REQUEST: Retype all of the records below character for character, changing nothing.

+---+

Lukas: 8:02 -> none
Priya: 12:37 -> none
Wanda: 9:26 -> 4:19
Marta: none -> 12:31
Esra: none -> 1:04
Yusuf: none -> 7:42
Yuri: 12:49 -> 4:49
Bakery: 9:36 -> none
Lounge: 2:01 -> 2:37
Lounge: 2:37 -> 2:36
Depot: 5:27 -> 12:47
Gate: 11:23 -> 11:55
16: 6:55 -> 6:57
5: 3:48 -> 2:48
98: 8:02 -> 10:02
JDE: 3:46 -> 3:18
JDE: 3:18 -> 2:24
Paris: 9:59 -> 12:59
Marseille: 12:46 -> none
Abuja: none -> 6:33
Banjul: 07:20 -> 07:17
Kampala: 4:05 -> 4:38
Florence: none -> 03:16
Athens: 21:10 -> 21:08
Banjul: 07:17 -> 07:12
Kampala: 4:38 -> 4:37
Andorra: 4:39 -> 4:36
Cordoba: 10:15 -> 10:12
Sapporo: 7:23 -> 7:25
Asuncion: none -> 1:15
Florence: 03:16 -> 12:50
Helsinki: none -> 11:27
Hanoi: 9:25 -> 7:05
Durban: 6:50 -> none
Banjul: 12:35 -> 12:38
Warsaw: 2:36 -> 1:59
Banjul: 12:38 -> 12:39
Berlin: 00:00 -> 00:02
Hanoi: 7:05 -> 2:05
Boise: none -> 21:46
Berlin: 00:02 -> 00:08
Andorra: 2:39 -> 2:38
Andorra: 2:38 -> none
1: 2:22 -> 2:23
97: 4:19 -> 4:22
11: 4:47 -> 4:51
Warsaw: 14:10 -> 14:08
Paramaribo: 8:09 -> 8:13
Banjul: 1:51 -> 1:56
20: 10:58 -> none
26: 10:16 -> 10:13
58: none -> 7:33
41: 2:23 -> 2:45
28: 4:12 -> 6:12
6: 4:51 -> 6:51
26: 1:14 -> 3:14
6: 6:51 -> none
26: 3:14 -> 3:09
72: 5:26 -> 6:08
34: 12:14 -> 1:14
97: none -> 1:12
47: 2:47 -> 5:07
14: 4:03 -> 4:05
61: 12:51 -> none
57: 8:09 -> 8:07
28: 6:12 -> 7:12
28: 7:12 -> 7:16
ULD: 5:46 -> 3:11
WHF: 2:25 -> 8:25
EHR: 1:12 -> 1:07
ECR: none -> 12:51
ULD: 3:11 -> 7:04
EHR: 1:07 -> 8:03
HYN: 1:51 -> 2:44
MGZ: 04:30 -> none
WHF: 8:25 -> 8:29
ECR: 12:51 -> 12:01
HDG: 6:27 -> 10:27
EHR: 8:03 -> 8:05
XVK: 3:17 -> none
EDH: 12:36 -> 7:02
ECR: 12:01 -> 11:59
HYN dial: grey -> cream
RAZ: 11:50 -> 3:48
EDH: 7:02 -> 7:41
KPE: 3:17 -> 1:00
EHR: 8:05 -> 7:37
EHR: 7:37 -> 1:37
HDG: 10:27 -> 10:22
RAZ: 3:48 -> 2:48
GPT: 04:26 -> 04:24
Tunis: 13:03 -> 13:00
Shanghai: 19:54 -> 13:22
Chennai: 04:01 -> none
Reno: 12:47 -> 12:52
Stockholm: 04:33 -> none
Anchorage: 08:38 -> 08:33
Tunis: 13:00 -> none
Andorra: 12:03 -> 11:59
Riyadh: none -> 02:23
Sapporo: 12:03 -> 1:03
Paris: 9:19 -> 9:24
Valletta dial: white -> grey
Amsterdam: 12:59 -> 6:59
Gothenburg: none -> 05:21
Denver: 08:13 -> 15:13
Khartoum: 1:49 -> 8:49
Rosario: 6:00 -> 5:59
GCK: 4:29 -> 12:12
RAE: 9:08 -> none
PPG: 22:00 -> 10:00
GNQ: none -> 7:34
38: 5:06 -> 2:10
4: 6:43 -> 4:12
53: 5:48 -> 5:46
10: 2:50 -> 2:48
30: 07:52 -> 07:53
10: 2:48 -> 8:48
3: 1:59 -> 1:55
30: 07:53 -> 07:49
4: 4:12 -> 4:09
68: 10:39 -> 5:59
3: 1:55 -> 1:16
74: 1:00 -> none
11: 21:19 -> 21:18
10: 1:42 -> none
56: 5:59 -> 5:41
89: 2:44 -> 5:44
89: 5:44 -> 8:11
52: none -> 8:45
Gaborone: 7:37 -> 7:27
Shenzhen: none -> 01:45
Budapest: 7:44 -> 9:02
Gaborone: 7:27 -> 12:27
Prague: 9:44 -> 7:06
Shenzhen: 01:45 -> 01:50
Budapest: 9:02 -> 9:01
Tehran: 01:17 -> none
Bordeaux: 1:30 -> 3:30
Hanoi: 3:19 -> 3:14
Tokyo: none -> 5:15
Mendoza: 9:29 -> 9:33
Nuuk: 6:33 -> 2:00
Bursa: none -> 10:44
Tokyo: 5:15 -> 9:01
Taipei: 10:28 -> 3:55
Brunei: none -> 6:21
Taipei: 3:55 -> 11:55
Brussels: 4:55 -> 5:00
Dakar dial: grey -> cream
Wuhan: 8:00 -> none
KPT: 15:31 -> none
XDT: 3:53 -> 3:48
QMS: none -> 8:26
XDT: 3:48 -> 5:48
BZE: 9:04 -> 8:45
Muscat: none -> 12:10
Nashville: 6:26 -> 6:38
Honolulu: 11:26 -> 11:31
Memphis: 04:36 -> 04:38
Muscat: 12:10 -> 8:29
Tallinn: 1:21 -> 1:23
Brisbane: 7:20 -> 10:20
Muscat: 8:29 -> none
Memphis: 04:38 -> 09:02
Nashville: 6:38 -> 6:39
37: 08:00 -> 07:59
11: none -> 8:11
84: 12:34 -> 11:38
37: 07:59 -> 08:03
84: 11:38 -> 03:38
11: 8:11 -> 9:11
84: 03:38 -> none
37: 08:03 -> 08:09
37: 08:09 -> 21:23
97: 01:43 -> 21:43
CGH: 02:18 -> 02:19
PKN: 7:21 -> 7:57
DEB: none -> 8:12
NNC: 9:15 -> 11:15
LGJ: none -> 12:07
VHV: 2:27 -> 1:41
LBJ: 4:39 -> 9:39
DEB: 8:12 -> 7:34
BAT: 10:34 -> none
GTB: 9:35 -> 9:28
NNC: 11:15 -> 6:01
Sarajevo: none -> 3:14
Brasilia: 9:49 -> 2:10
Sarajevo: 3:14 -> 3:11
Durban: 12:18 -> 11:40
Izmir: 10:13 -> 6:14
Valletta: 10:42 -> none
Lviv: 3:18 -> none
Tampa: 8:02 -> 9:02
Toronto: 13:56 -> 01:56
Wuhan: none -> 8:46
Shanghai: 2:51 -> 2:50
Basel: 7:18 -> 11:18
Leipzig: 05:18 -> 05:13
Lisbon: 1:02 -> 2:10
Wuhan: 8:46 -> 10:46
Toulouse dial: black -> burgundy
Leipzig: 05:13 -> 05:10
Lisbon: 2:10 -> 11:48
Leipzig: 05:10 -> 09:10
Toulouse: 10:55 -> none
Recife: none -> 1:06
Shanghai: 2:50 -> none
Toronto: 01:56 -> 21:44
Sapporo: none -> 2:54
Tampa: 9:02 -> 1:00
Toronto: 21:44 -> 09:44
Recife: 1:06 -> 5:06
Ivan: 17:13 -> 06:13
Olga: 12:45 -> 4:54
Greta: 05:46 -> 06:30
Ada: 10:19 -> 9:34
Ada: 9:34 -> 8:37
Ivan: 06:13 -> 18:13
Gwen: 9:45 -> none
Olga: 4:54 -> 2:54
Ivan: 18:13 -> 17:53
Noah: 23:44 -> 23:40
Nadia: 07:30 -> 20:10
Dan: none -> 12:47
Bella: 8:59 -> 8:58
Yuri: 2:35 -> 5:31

+---+

ANSWER FOR THE TASK:
Lukas: 8:02 -> none
Priya: 12:37 -> none
Wanda: 9:26 -> 4:19
Marta: none -> 12:31
Esra: none -> 1:04
Yusuf: none -> 7:42
Yuri: 12:49 -> 4:49
Bakery: 9:36 -> none
Lounge: 2:01 -> 2:37
Lounge: 2:37 -> 2:36
Depot: 5:27 -> 12:47
Gate: 11:23 -> 11:55
16: 6:55 -> 6:57
5: 3:48 -> 2:48
98: 8:02 -> 10:02
JDE: 3:46 -> 3:18
JDE: 3:18 -> 2:24
Paris: 9:59 -> 12:59
Marseille: 12:46 -> none
Abuja: none -> 6:33
Banjul: 07:20 -> 07:17
Kampala: 4:05 -> 4:38
Florence: none -> 03:16
Athens: 21:10 -> 21:08
Banjul: 07:17 -> 07:12
Kampala: 4:38 -> 4:37
Andorra: 4:39 -> 4:36
Cordoba: 10:15 -> 10:12
Sapporo: 7:23 -> 7:25
Asuncion: none -> 1:15
Florence: 03:16 -> 12:50
Helsinki: none -> 11:27
Hanoi: 9:25 -> 7:05
Durban: 6:50 -> none
Banjul: 12:35 -> 12:38
Warsaw: 2:36 -> 1:59
Banjul: 12:38 -> 12:39
Berlin: 00:00 -> 00:02
Hanoi: 7:05 -> 2:05
Boise: none -> 21:46
Berlin: 00:02 -> 00:08
Andorra: 2:39 -> 2:38
Andorra: 2:38 -> none
1: 2:22 -> 2:23
97: 4:19 -> 4:22
11: 4:47 -> 4:51
Warsaw: 14:10 -> 14:08
Paramaribo: 8:09 -> 8:13
Banjul: 1:51 -> 1:56
20: 10:58 -> none
26: 10:16 -> 10:13
58: none -> 7:33
41: 2:23 -> 2:45
28: 4:12 -> 6:12
6: 4:51 -> 6:51
26: 1:14 -> 3:14
6: 6:51 -> none
26: 3:14 -> 3:09
72: 5:26 -> 6:08
34: 12:14 -> 1:14
97: none -> 1:12
47: 2:47 -> 5:07
14: 4:03 -> 4:05
61: 12:51 -> none
57: 8:09 -> 8:07
28: 6:12 -> 7:12
28: 7:12 -> 7:16
ULD: 5:46 -> 3:11
WHF: 2:25 -> 8:25
EHR: 1:12 -> 1:07
ECR: none -> 12:51
ULD: 3:11 -> 7:04
EHR: 1:07 -> 8:03
HYN: 1:51 -> 2:44
MGZ: 04:30 -> none
WHF: 8:25 -> 8:29
ECR: 12:51 -> 12:01
HDG: 6:27 -> 10:27
EHR: 8:03 -> 8:05
XVK: 3:17 -> none
EDH: 12:36 -> 7:02
ECR: 12:01 -> 11:59
HYN dial: grey -> cream
RAZ: 11:50 -> 3:48
EDH: 7:02 -> 7:41
KPE: 3:17 -> 1:00
EHR: 8:05 -> 7:37
EHR: 7:37 -> 1:37
HDG: 10:27 -> 10:22
RAZ: 3:48 -> 2:48
GPT: 04:26 -> 04:24
Tunis: 13:03 -> 13:00
Shanghai: 19:54 -> 13:22
Chennai: 04:01 -> none
Reno: 12:47 -> 12:52
Stockholm: 04:33 -> none
Anchorage: 08:38 -> 08:33
Tunis: 13:00 -> none
Andorra: 12:03 -> 11:59
Riyadh: none -> 02:23
Sapporo: 12:03 -> 1:03
Paris: 9:19 -> 9:24
Valletta dial: white -> grey
Amsterdam: 12:59 -> 6:59
Gothenburg: none -> 05:21
Denver: 08:13 -> 15:13
Khartoum: 1:49 -> 8:49
Rosario: 6:00 -> 5:59
GCK: 4:29 -> 12:12
RAE: 9:08 -> none
PPG: 22:00 -> 10:00
GNQ: none -> 7:34
38: 5:06 -> 2:10
4: 6:43 -> 4:12
53: 5:48 -> 5:46
10: 2:50 -> 2:48
30: 07:52 -> 07:53
10: 2:48 -> 8:48
3: 1:59 -> 1:55
30: 07:53 -> 07:49
4: 4:12 -> 4:09
68: 10:39 -> 5:59
3: 1:55 -> 1:16
74: 1:00 -> none
11: 21:19 -> 21:18
10: 1:42 -> none
56: 5:59 -> 5:41
89: 2:44 -> 5:44
89: 5:44 -> 8:11
52: none -> 8:45
Gaborone: 7:37 -> 7:27
Shenzhen: none -> 01:45
Budapest: 7:44 -> 9:02
Gaborone: 7:27 -> 12:27
Prague: 9:44 -> 7:06
Shenzhen: 01:45 -> 01:50
Budapest: 9:02 -> 9:01
Tehran: 01:17 -> none
Bordeaux: 1:30 -> 3:30
Hanoi: 3:19 -> 3:14
Tokyo: none -> 5:15
Mendoza: 9:29 -> 9:33
Nuuk: 6:33 -> 2:00
Bursa: none -> 10:44
Tokyo: 5:15 -> 9:01
Taipei: 10:28 -> 3:55
Brunei: none -> 6:21
Taipei: 3:55 -> 11:55
Brussels: 4:55 -> 5:00
Dakar dial: grey -> cream
Wuhan: 8:00 -> none
KPT: 15:31 -> none
XDT: 3:53 -> 3:48
QMS: none -> 8:26
XDT: 3:48 -> 5:48
BZE: 9:04 -> 8:45
Muscat: none -> 12:10
Nashville: 6:26 -> 6:38
Honolulu: 11:26 -> 11:31
Memphis: 04:36 -> 04:38
Muscat: 12:10 -> 8:29
Tallinn: 1:21 -> 1:23
Brisbane: 7:20 -> 10:20
Muscat: 8:29 -> none
Memphis: 04:38 -> 09:02
Nashville: 6:38 -> 6:39
37: 08:00 -> 07:59
11: none -> 8:11
84: 12:34 -> 11:38
37: 07:59 -> 08:03
84: 11:38 -> 03:38
11: 8:11 -> 9:11
84: 03:38 -> none
37: 08:03 -> 08:09
37: 08:09 -> 21:23
97: 01:43 -> 21:43
CGH: 02:18 -> 02:19
PKN: 7:21 -> 7:57
DEB: none -> 8:12
NNC: 9:15 -> 11:15
LGJ: none -> 12:07
VHV: 2:27 -> 1:41
LBJ: 4:39 -> 9:39
DEB: 8:12 -> 7:34
BAT: 10:34 -> none
GTB: 9:35 -> 9:28
NNC: 11:15 -> 6:01
Sarajevo: none -> 3:14
Brasilia: 9:49 -> 2:10
Sarajevo: 3:14 -> 3:11
Durban: 12:18 -> 11:40
Izmir: 10:13 -> 6:14
Valletta: 10:42 -> none
Lviv: 3:18 -> none
Tampa: 8:02 -> 9:02
Toronto: 13:56 -> 01:56
Wuhan: none -> 8:46
Shanghai: 2:51 -> 2:50
Basel: 7:18 -> 11:18
Leipzig: 05:18 -> 05:13
Lisbon: 1:02 -> 2:10
Wuhan: 8:46 -> 10:46
Toulouse dial: black -> burgundy
Leipzig: 05:13 -> 05:10
Lisbon: 2:10 -> 11:48
Leipzig: 05:10 -> 09:10
Toulouse: 10:55 -> none
Recife: none -> 1:06
Shanghai: 2:50 -> none
Toronto: 01:56 -> 21:44
Sapporo: none -> 2:54
Tampa: 9:02 -> 1:00
Toronto: 21:44 -> 09:44
Recife: 1:06 -> 5:06
Ivan: 17:13 -> 06:13
Olga: 12:45 -> 4:54
Greta: 05:46 -> 06:30
Ada: 10:19 -> 9:34
Ada: 9:34 -> 8:37
Ivan: 06:13 -> 18:13
Gwen: 9:45 -> none
Olga: 4:54 -> 2:54
Ivan: 18:13 -> 17:53
Noah: 23:44 -> 23:40
Nadia: 07:30 -> 20:10
Dan: none -> 12:47
Bella: 8:59 -> 8:58
Yuri: 2:35 -> 5:31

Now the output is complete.